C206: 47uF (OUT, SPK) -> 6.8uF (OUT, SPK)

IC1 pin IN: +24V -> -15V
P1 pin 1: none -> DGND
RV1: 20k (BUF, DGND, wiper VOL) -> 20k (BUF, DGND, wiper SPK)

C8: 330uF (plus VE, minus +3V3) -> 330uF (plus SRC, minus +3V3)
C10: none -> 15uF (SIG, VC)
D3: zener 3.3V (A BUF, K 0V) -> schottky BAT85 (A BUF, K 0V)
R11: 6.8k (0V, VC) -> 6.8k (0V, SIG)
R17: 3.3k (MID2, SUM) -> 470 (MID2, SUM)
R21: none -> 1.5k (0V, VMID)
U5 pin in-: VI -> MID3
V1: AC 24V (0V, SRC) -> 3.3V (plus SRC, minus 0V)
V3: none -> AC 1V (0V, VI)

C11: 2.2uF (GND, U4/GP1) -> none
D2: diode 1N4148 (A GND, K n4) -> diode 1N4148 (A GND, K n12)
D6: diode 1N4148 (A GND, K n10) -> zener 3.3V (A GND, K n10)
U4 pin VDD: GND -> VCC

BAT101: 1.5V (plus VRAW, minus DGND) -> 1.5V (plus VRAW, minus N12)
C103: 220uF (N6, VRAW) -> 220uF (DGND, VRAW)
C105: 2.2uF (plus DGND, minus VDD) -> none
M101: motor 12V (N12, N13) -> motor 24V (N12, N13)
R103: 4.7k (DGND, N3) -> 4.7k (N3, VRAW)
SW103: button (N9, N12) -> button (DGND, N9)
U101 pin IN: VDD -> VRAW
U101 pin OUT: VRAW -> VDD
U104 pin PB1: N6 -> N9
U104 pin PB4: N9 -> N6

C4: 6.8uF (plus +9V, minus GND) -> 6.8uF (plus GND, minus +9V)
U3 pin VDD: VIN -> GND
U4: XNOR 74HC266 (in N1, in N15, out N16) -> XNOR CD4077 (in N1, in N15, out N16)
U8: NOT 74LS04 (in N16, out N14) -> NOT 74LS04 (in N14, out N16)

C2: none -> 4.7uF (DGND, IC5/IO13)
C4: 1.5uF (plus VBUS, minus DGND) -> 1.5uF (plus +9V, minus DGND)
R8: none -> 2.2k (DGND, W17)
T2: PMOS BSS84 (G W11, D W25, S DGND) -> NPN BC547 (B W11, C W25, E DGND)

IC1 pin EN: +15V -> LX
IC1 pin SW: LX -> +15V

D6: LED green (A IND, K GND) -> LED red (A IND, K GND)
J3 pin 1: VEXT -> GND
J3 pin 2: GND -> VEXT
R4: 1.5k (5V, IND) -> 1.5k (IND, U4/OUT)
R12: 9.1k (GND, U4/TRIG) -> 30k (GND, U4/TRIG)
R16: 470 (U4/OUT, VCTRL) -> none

* WHAT THE EXERCISE ASKS *
Repeat the data in full. Alter nothing.

* TASK SOLUTION *
C206: 47uF (OUT, SPK) -> 6.8uF (OUT, SPK)

IC1 pin IN: +24V -> -15V
P1 pin 1: none -> DGND
RV1: 20k (BUF, DGND, wiper VOL) -> 20k (BUF, DGND, wiper SPK)

C8: 330uF (plus VE, minus +3V3) -> 330uF (plus SRC, minus +3V3)
C10: none -> 15uF (SIG, VC)
D3: zener 3.3V (A BUF, K 0V) -> schottky BAT85 (A BUF, K 0V)
R11: 6.8k (0V, VC) -> 6.8k (0V, SIG)
R17: 3.3k (MID2, SUM) -> 470 (MID2, SUM)
R21: none -> 1.5k (0V, VMID)
U5 pin in-: VI -> MID3
V1: AC 24V (0V, SRC) -> 3.3V (plus SRC, minus 0V)
V3: none -> AC 1V (0V, VI)

C11: 2.2uF (GND, U4/GP1) -> none
D2: diode 1N4148 (A GND, K n4) -> diode 1N4148 (A GND, K n12)
D6: diode 1N4148 (A GND, K n10) -> zener 3.3V (A GND, K n10)
U4 pin VDD: GND -> VCC

BAT101: 1.5V (plus VRAW, minus DGND) -> 1.5V (plus VRAW, minus N12)
C103: 220uF (N6, VRAW) -> 220uF (DGND, VRAW)
C105: 2.2uF (plus DGND, minus VDD) -> none
M101: motor 12V (N12, N13) -> motor 24V (N12, N13)
R103: 4.7k (DGND, N3) -> 4.7k (N3, VRAW)
SW103: button (N9, N12) -> button (DGND, N9)
U101 pin IN: VDD -> VRAW
U101 pin OUT: VRAW -> VDD
U104 pin PB1: N6 -> N9
U104 pin PB4: N9 -> N6

C4: 6.8uF (plus +9V, minus GND) -> 6.8uF (plus GND, minus +9V)
U3 pin VDD: VIN -> GND
U4: XNOR 74HC266 (in N1, in N15, out N16) -> XNOR CD4077 (in N1, in N15, out N16)
U8: NOT 74LS04 (in N16, out N14) -> NOT 74LS04 (in N14, out N16)

C2: none -> 4.7uF (DGND, IC5/IO13)
C4: 1.5uF (plus VBUS, minus DGND) -> 1.5uF (plus +9V, minus DGND)
R8: none -> 2.2k (DGND, W17)
T2: PMOS BSS84 (G W11, D W25, S DGND) -> NPN BC547 (B W11, C W25, E DGND)

IC1 pin EN: +15V -> LX
IC1 pin SW: LX -> +15V

D6: LED green (A IND, K GND) -> LED red (A IND, K GND)
J3 pin 1: VEXT -> GND
J3 pin 2: GND -> VEXT
R4: 1.5k (5V, IND) -> 1.5k (IND, U4/OUT)
R12: 9.1k (GND, U4/TRIG) -> 30k (GND, U4/TRIG)
R16: 470 (U4/OUT, VCTRL) -> none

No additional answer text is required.